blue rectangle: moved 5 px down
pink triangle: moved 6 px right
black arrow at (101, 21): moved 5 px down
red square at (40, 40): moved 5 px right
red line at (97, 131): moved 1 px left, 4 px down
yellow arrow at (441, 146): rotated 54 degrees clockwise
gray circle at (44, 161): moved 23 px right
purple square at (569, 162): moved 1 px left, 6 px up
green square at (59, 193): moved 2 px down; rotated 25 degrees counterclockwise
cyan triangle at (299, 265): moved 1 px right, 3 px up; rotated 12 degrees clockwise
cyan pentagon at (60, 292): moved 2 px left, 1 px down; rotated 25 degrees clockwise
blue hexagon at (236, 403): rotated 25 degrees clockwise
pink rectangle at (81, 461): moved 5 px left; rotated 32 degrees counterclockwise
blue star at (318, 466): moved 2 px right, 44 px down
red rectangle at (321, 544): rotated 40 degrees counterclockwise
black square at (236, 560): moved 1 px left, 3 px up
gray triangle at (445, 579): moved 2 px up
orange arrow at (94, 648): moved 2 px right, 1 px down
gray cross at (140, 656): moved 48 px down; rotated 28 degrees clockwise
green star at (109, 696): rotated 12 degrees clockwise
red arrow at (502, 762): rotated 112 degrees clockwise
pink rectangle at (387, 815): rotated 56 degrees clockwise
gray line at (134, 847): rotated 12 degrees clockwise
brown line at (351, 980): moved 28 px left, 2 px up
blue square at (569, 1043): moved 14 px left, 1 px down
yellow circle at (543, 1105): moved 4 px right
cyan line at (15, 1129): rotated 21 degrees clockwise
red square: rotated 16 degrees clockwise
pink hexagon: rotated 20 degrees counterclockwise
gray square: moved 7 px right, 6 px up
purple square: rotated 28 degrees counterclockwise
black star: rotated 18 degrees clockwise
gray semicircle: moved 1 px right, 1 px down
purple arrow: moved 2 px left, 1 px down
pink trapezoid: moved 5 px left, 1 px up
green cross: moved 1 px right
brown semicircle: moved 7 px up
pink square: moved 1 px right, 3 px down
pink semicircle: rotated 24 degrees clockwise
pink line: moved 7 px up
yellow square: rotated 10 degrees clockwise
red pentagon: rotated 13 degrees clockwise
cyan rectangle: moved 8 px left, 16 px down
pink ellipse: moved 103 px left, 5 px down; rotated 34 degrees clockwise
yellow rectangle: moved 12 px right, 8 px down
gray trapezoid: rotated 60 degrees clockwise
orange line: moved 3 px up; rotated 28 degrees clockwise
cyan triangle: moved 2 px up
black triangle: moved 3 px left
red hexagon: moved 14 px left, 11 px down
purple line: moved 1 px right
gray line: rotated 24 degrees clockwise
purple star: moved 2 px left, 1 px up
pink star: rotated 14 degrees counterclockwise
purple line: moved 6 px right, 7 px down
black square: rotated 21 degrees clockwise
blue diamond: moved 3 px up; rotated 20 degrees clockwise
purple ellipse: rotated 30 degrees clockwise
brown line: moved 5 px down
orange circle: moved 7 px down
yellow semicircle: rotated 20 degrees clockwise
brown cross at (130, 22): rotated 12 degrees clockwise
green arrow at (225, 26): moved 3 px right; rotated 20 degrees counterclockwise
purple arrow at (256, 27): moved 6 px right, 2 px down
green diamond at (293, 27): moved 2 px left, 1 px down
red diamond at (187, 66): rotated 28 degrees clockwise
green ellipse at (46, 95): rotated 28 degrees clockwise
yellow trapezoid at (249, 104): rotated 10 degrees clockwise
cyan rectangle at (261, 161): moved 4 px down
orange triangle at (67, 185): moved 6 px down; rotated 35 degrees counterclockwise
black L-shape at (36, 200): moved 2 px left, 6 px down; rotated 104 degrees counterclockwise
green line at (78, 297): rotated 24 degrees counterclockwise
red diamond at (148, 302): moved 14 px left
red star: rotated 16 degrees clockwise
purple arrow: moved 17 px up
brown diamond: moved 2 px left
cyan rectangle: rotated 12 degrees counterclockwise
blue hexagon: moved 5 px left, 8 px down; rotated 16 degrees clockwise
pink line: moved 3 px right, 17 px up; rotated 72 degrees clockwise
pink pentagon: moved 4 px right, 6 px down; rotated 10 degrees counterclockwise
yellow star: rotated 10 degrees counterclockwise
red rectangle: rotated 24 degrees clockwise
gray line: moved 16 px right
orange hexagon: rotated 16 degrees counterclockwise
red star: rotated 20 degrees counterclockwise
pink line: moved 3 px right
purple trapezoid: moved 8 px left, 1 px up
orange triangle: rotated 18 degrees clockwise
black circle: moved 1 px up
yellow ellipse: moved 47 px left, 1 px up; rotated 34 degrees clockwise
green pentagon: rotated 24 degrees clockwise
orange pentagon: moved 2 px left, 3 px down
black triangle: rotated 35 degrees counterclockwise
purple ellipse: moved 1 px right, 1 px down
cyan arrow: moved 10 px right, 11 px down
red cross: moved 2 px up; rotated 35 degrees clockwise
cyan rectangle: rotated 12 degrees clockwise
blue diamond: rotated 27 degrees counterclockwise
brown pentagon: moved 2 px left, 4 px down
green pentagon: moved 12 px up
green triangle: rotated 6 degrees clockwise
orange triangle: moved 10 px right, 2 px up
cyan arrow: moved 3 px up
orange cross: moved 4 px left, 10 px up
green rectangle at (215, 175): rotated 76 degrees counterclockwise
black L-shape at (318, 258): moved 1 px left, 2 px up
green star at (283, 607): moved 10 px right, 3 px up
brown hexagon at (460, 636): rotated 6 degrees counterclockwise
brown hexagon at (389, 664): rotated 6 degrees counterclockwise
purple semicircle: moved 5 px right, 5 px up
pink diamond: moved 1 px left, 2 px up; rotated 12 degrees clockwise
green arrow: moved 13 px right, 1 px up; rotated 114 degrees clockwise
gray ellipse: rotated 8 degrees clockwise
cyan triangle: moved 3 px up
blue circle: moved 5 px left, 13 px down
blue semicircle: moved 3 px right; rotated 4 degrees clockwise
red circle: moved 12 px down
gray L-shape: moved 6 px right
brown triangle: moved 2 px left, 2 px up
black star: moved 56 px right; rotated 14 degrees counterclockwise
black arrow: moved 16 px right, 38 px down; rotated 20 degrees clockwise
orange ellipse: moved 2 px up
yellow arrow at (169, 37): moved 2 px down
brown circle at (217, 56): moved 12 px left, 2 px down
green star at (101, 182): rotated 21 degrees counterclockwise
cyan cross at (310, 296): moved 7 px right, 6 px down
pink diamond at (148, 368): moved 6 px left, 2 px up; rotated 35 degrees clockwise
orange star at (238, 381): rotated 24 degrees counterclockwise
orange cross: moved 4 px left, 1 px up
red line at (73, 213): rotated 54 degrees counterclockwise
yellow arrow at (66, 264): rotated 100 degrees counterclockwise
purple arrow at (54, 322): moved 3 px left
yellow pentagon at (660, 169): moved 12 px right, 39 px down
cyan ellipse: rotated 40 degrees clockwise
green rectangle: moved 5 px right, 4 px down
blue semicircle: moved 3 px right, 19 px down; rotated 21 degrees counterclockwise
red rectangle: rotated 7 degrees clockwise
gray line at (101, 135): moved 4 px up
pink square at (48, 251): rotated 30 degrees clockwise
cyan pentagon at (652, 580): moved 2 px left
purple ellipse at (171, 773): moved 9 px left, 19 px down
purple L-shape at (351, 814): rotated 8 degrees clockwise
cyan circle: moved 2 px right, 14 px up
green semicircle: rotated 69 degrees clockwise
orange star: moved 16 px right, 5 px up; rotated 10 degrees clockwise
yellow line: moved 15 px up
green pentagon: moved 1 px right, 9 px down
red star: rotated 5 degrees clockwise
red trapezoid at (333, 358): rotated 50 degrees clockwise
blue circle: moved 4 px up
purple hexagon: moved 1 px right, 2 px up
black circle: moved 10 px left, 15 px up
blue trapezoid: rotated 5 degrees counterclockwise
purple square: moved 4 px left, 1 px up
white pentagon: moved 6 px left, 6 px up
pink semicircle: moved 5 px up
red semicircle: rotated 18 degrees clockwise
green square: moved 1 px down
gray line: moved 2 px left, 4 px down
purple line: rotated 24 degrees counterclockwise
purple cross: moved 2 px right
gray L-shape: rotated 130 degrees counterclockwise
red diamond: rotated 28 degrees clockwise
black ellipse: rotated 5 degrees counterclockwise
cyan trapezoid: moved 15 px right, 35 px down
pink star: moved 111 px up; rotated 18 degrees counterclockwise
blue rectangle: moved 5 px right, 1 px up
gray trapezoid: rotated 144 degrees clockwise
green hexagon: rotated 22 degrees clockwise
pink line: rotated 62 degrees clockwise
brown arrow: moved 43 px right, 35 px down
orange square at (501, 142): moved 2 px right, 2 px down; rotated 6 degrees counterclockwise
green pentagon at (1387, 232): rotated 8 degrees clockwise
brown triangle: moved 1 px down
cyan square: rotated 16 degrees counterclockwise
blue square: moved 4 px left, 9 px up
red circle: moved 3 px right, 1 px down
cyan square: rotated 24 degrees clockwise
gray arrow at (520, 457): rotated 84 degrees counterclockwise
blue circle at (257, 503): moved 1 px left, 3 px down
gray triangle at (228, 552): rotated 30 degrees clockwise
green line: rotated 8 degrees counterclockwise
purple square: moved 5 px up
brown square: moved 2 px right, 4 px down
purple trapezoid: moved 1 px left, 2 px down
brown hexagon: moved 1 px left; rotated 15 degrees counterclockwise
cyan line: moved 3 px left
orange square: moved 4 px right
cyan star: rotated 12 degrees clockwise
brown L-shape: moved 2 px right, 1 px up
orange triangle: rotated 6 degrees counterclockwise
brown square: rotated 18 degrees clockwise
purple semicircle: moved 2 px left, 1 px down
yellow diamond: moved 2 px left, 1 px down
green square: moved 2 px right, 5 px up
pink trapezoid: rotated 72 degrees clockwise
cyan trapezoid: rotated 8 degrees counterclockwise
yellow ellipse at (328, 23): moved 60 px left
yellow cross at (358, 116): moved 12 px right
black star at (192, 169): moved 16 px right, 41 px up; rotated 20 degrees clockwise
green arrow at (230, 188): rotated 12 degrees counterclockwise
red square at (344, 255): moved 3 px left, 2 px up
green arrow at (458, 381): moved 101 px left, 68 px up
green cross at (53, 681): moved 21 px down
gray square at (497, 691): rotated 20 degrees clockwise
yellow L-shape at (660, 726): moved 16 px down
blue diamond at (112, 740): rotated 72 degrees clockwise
======
### YOUR GOAL
Find the string "ellipse" in the material above. Then copy each line that has it.

### OUTPUT FOR THIS TASK
pink ellipse: moved 103 px left, 5 px down; rotated 34 degrees clockwise
purple ellipse: rotated 30 degrees clockwise
green ellipse at (46, 95): rotated 28 degrees clockwise
yellow ellipse: moved 47 px left, 1 px up; rotated 34 degrees clockwise
purple ellipse: moved 1 px right, 1 px down
gray ellipse: rotated 8 degrees clockwise
orange ellipse: moved 2 px up
cyan ellipse: rotated 40 degrees clockwise
purple ellipse at (171, 773): moved 9 px left, 19 px down
black ellipse: rotated 5 degrees counterclockwise
yellow ellipse at (328, 23): moved 60 px left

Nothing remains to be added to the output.